▶ **What this task involves**: Below are records with pictures; copy word for word only the lines between the line with "Logan: [509,356,535,377] ->" and the line with "Logan: [552,245,577,266] ->", inclusive, and drop the pictures.

▶ **Provided material**:
══════

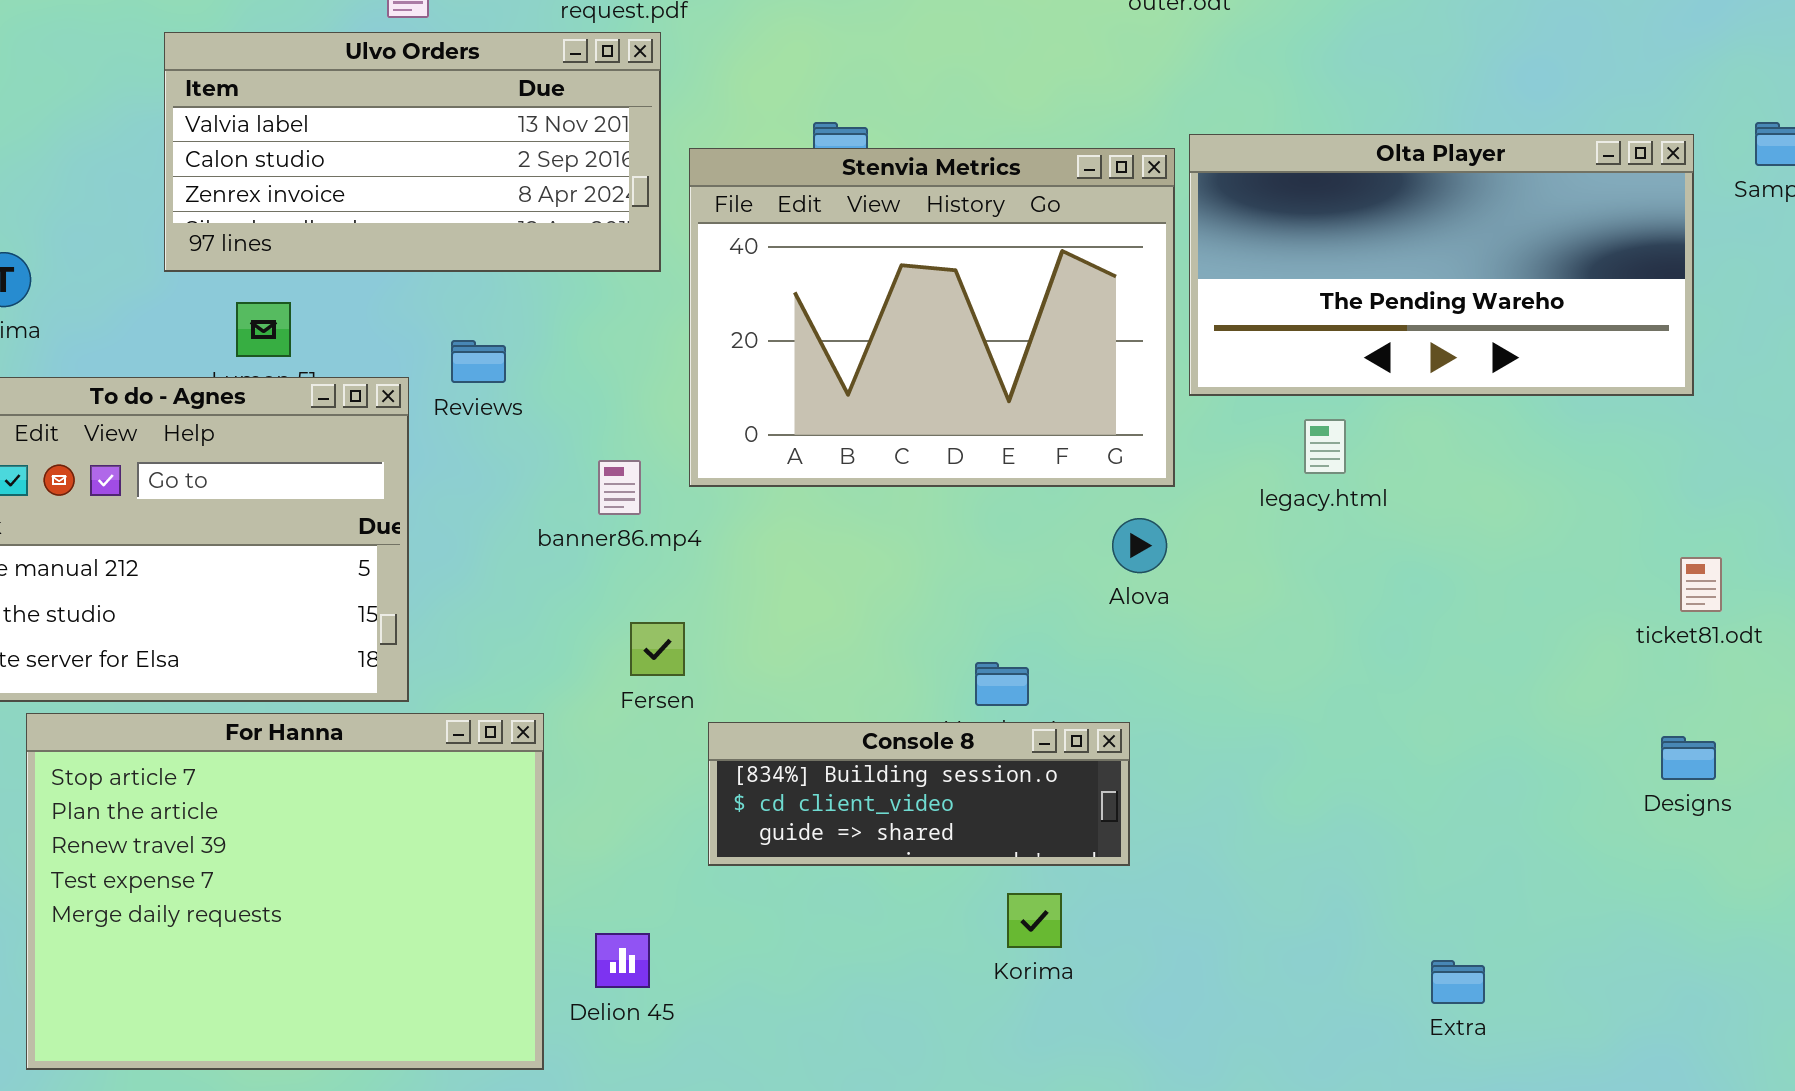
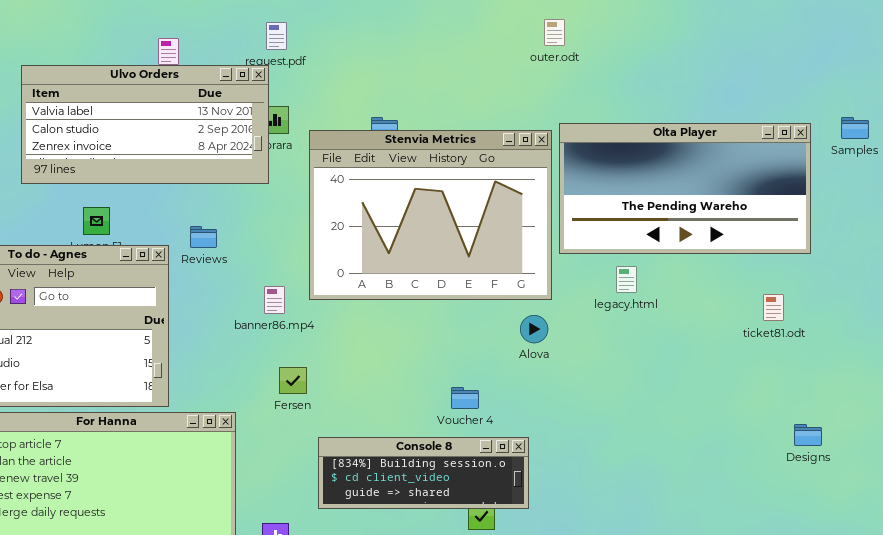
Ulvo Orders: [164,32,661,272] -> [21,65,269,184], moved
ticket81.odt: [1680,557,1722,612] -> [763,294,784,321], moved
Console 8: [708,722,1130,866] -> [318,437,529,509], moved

══════

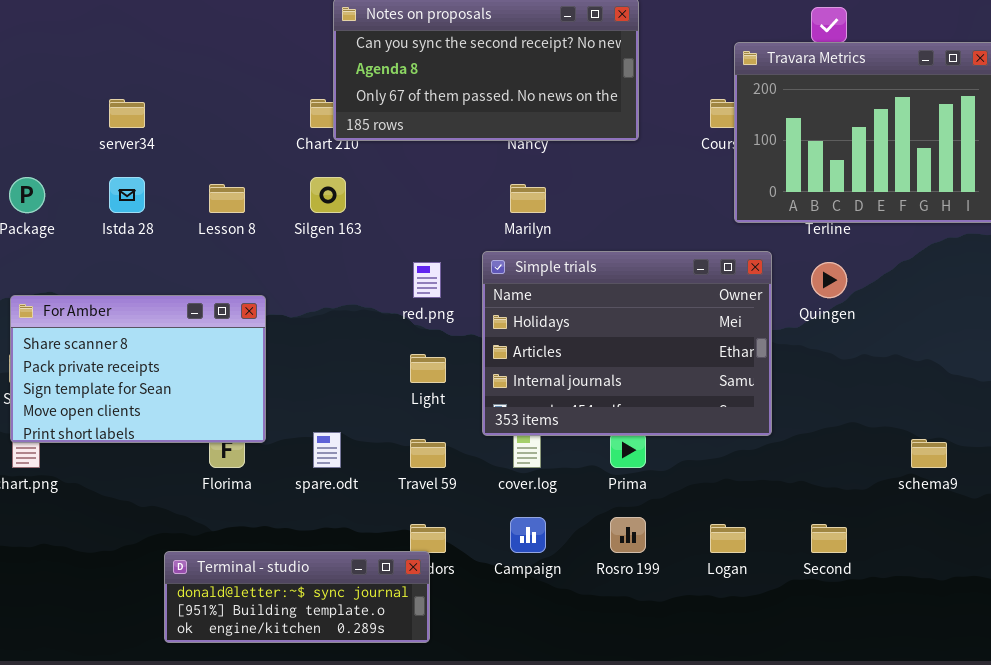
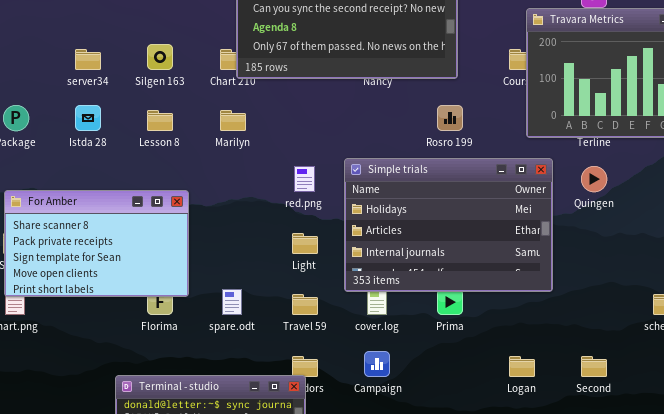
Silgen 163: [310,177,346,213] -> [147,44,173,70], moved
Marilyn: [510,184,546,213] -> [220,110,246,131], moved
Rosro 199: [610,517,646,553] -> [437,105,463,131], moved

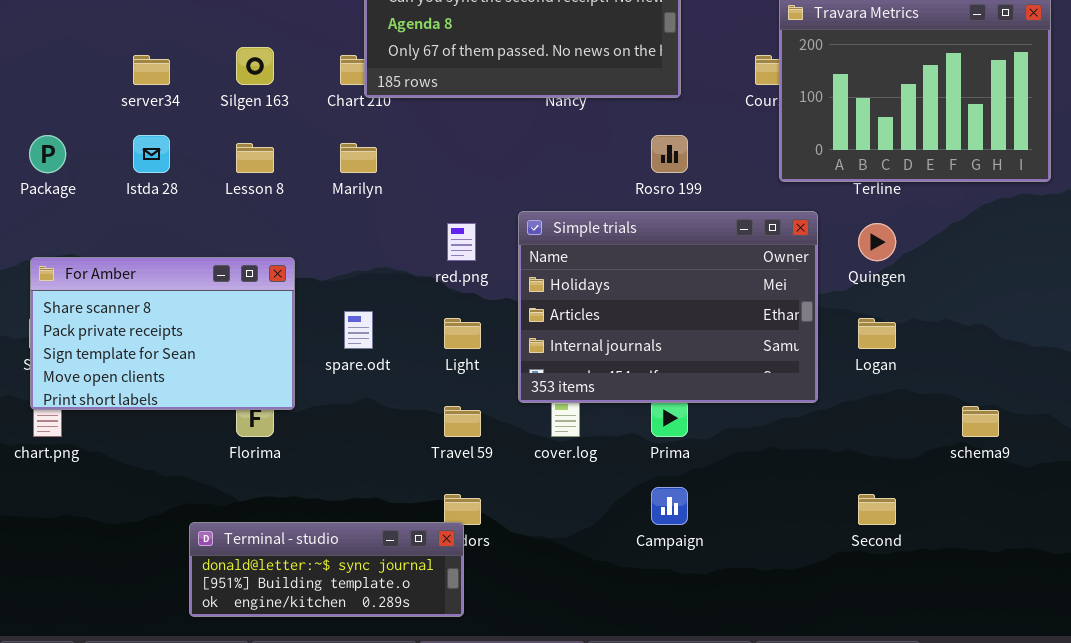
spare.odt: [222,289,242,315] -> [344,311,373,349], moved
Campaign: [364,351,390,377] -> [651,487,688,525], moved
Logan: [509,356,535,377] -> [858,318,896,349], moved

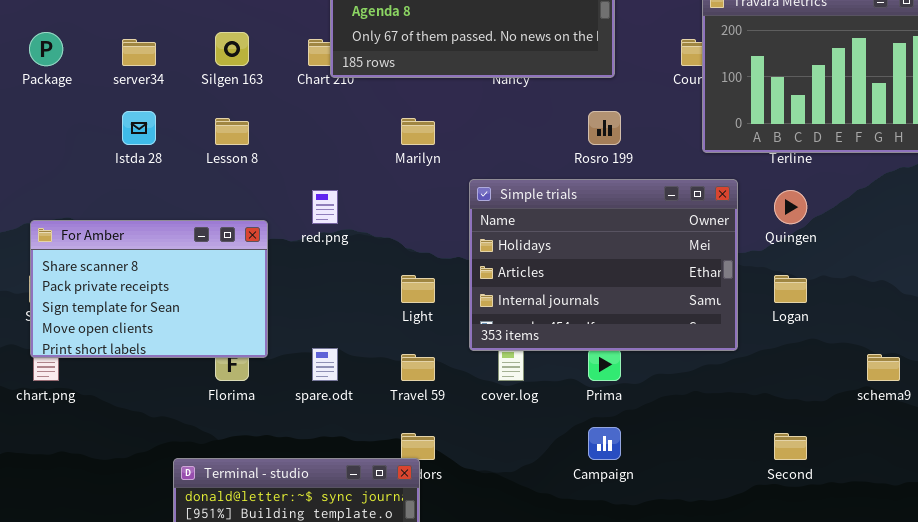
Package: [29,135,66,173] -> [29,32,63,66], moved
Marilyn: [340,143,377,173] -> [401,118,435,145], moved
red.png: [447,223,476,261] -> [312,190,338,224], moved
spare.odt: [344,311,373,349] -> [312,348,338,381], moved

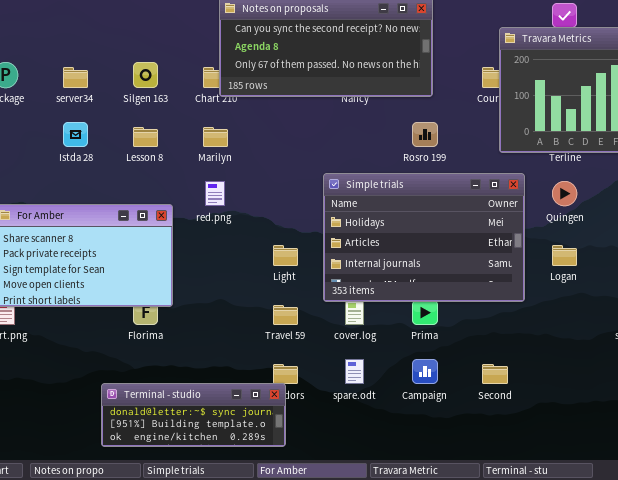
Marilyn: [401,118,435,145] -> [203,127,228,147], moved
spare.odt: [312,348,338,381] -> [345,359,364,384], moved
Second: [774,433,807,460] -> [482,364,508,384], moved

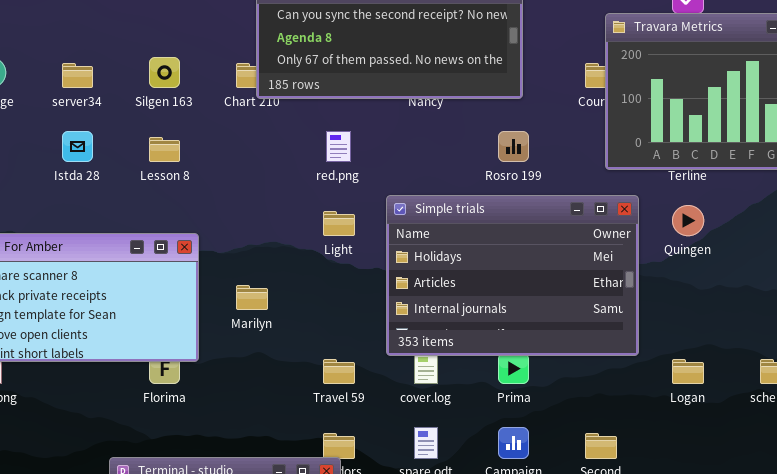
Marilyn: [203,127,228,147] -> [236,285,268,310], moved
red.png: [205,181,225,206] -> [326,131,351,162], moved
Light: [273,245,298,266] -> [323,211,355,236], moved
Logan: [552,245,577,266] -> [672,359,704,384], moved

══════

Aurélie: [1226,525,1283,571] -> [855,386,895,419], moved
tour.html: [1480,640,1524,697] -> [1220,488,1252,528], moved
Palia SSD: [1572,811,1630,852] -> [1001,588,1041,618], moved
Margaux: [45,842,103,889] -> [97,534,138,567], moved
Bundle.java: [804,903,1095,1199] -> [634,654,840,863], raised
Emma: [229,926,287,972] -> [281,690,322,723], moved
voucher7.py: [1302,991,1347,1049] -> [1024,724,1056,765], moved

══════

▶ **Expected output**:
Logan: [509,356,535,377] -> [858,318,896,349], moved

Package: [29,135,66,173] -> [29,32,63,66], moved
Marilyn: [340,143,377,173] -> [401,118,435,145], moved
red.png: [447,223,476,261] -> [312,190,338,224], moved
spare.odt: [344,311,373,349] -> [312,348,338,381], moved

Marilyn: [401,118,435,145] -> [203,127,228,147], moved
spare.odt: [312,348,338,381] -> [345,359,364,384], moved
Second: [774,433,807,460] -> [482,364,508,384], moved

Marilyn: [203,127,228,147] -> [236,285,268,310], moved
red.png: [205,181,225,206] -> [326,131,351,162], moved
Light: [273,245,298,266] -> [323,211,355,236], moved
Logan: [552,245,577,266] -> [672,359,704,384], moved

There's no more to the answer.